▶ WHAT IS BEING ASKED
The stretch from the line with "R11: 68k (P2/2, SIG12) -> 68k (SIG10, SIG12)" through the line with "TR103: NMOS SI2302" in the records below: write it out exactly, and nothing else.

|---|

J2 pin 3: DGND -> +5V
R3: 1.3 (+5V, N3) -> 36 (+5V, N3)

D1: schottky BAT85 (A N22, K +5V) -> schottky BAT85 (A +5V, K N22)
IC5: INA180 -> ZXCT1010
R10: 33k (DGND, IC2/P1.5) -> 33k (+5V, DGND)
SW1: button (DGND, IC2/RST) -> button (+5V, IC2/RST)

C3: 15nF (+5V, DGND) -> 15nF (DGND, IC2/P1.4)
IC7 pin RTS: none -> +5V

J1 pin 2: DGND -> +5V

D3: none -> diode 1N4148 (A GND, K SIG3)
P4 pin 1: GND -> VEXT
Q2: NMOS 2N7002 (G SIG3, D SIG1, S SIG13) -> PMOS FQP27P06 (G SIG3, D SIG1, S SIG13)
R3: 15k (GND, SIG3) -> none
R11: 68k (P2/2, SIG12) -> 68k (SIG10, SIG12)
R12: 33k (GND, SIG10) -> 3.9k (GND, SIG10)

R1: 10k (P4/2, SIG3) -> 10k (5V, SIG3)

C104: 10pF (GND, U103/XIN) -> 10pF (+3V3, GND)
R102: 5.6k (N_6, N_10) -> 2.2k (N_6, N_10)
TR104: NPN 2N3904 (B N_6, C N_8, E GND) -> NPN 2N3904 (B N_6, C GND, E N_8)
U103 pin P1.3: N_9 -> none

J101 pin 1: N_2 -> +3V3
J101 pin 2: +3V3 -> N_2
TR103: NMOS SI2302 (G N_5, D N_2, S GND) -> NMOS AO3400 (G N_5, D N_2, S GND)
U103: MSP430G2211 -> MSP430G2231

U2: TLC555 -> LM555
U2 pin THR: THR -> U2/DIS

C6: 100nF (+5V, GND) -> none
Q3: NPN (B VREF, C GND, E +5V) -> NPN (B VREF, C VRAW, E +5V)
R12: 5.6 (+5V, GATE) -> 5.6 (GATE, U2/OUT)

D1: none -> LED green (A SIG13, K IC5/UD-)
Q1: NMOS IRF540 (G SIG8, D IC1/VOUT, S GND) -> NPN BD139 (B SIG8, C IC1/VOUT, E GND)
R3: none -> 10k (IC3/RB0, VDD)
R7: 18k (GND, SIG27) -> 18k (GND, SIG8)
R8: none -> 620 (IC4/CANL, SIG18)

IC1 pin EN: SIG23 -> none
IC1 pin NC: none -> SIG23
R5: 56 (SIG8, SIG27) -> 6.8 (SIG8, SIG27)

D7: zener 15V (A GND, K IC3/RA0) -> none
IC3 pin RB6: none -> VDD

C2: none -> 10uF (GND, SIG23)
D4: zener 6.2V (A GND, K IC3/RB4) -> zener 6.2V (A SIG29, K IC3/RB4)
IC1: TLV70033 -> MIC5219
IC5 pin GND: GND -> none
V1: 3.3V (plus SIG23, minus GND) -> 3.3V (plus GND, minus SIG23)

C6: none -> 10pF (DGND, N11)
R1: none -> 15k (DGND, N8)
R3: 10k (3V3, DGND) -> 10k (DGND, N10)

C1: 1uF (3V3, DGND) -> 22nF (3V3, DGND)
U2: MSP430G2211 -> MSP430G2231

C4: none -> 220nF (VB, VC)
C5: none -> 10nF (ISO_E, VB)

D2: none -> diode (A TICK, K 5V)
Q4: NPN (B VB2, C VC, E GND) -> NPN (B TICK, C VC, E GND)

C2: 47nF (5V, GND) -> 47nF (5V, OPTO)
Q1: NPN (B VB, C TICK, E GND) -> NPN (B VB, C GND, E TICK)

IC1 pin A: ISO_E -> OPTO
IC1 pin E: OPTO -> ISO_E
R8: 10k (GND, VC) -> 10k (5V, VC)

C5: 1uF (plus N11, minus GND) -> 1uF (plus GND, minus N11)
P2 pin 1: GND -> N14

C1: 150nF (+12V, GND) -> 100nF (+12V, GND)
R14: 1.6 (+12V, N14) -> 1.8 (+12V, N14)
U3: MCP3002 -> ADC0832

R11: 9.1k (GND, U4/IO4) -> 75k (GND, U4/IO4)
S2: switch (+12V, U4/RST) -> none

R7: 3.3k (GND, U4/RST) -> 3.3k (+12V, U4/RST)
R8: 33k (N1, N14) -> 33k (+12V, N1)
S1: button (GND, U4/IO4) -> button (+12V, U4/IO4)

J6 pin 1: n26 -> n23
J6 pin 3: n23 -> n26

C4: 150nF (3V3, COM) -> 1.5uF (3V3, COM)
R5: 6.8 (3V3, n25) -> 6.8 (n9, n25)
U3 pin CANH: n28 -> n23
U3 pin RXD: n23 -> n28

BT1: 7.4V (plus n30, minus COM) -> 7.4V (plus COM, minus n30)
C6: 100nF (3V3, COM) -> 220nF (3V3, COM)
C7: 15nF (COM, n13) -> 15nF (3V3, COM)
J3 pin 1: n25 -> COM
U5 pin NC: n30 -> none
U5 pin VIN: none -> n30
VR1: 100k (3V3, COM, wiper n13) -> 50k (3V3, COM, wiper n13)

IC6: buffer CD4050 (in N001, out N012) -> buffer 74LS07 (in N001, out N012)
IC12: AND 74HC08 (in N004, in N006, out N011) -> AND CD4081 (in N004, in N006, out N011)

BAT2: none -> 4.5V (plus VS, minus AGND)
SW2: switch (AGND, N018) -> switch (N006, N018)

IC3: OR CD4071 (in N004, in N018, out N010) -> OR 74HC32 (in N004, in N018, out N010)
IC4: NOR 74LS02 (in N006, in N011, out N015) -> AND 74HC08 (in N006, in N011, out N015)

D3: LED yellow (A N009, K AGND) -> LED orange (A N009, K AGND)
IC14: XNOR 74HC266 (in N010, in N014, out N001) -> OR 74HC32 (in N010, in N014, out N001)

|---|

▶ RESPONSE
R11: 68k (P2/2, SIG12) -> 68k (SIG10, SIG12)
R12: 33k (GND, SIG10) -> 3.9k (GND, SIG10)

R1: 10k (P4/2, SIG3) -> 10k (5V, SIG3)

C104: 10pF (GND, U103/XIN) -> 10pF (+3V3, GND)
R102: 5.6k (N_6, N_10) -> 2.2k (N_6, N_10)
TR104: NPN 2N3904 (B N_6, C N_8, E GND) -> NPN 2N3904 (B N_6, C GND, E N_8)
U103 pin P1.3: N_9 -> none

J101 pin 1: N_2 -> +3V3
J101 pin 2: +3V3 -> N_2
TR103: NMOS SI2302 (G N_5, D N_2, S GND) -> NMOS AO3400 (G N_5, D N_2, S GND)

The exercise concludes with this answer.